- **Supplied data**:
---

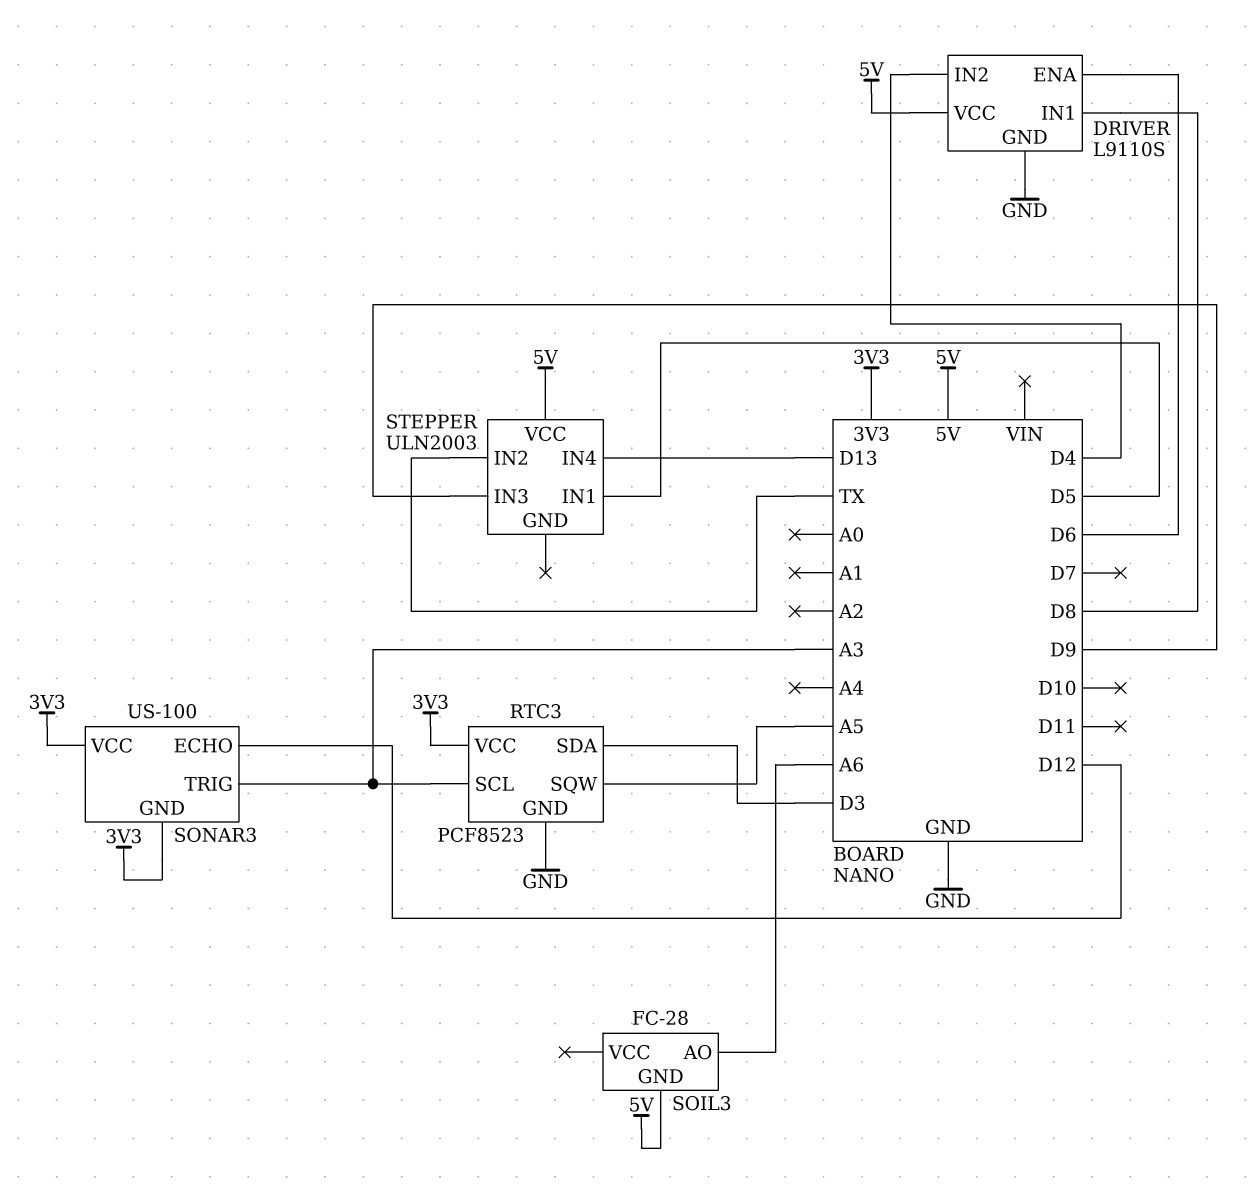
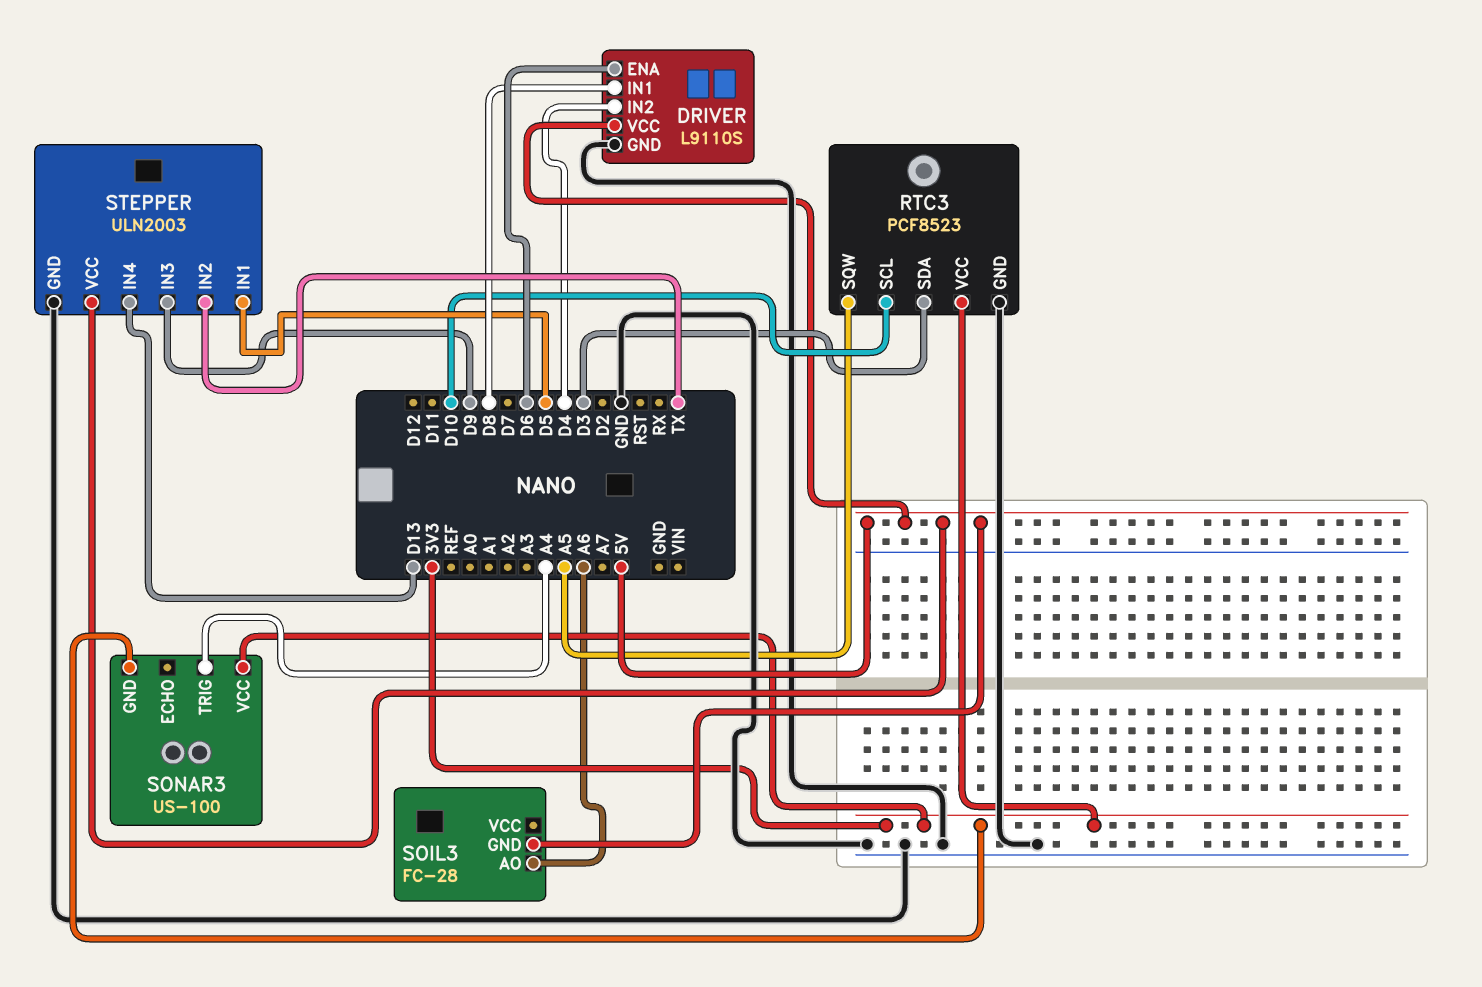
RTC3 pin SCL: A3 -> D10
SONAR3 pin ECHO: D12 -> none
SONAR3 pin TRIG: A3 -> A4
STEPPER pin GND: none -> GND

---

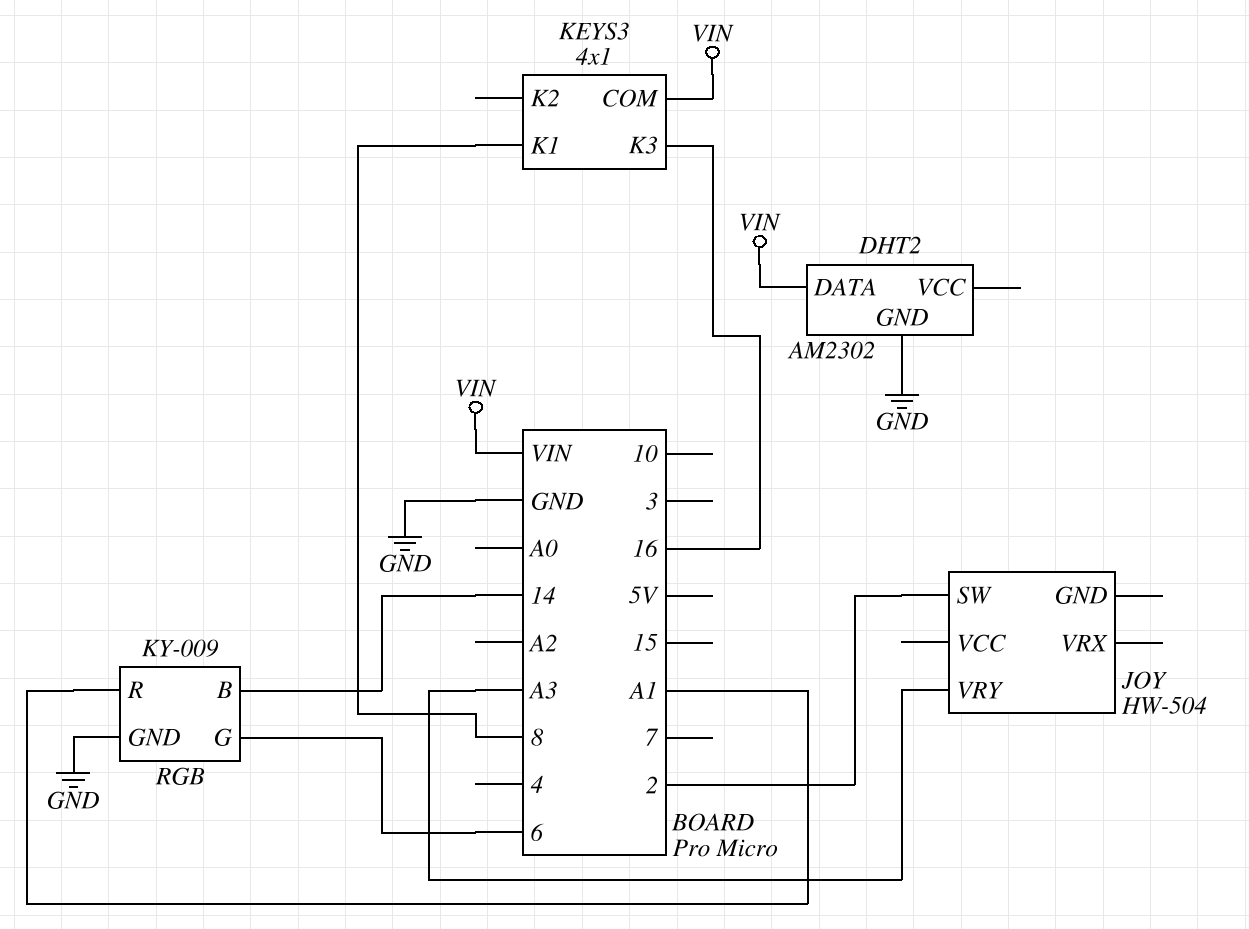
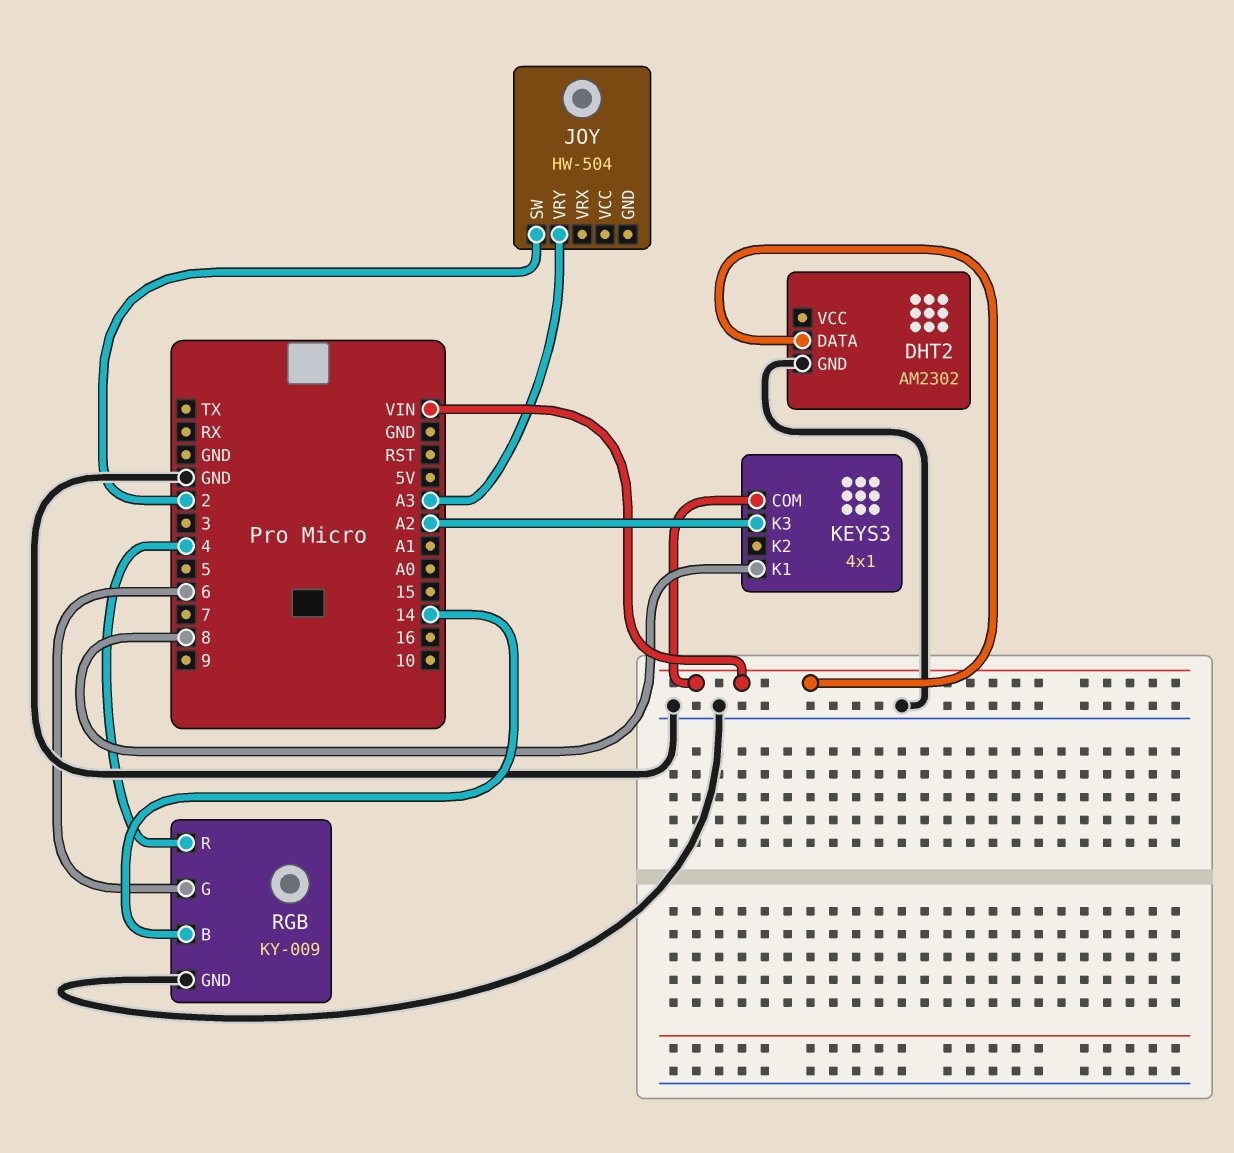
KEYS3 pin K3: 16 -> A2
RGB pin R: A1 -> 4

---

- **What you will do**: Please copy every line of the data that carries the string "none".

- **Answer box**:
SONAR3 pin ECHO: D12 -> none
STEPPER pin GND: none -> GND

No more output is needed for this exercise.